**What you have to do:**
Restate word for word the entries below, starting with the line with "(567, 119) = (106, 231): red" and continuing through the line with "(669, 328) = (275, 160): turquoise". Include both of those lines and no others.

**Task data:**
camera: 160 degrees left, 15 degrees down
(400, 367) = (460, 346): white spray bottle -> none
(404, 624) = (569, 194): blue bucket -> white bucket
--
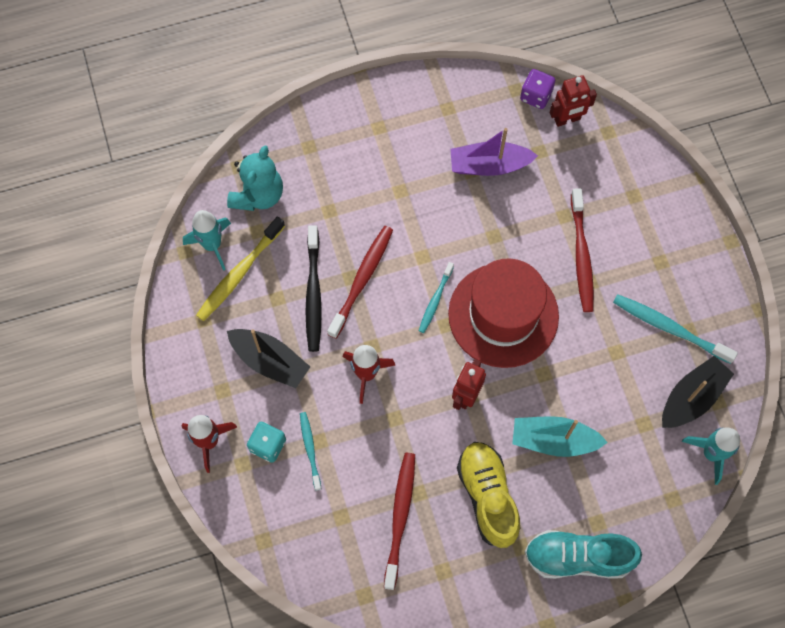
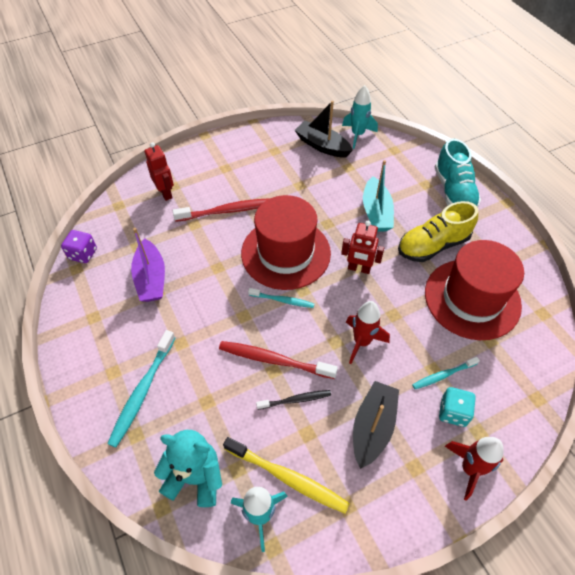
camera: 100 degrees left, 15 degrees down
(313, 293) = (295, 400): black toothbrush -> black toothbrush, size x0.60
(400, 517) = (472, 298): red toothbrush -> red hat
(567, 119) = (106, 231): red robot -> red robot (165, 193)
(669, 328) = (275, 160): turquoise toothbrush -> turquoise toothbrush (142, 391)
--
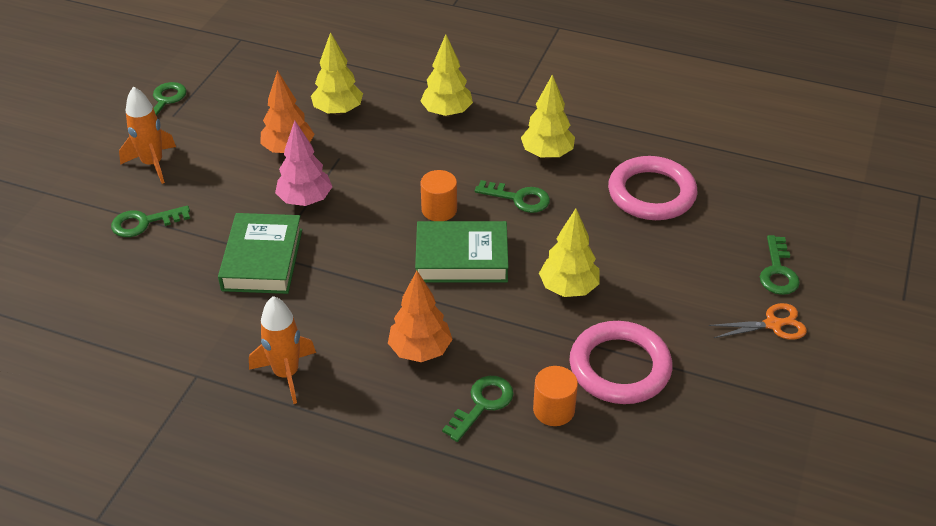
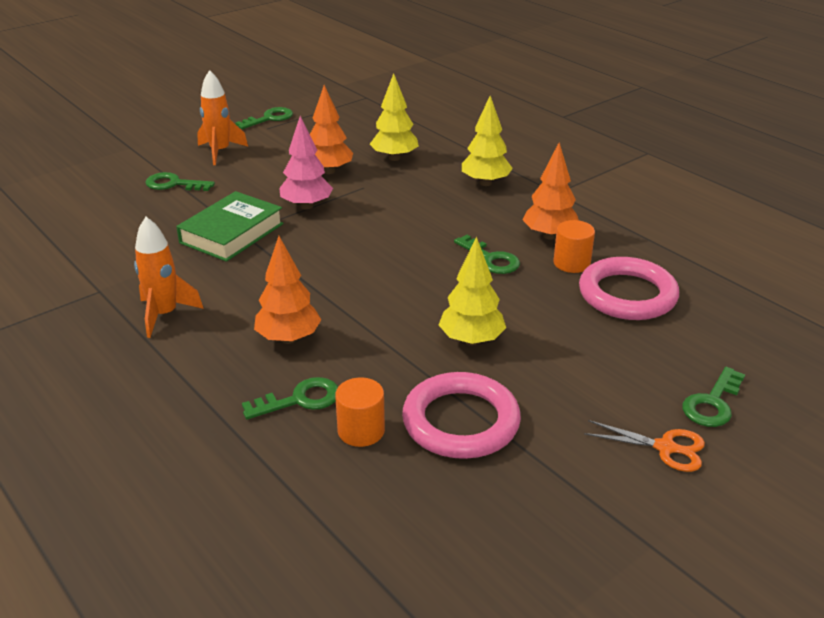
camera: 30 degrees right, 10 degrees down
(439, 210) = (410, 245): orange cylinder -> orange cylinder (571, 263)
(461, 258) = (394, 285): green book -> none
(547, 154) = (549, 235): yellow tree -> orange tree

**Exercise result:**
(567, 119) = (106, 231): red robot -> red robot (165, 193)
(669, 328) = (275, 160): turquoise toothbrush -> turquoise toothbrush (142, 391)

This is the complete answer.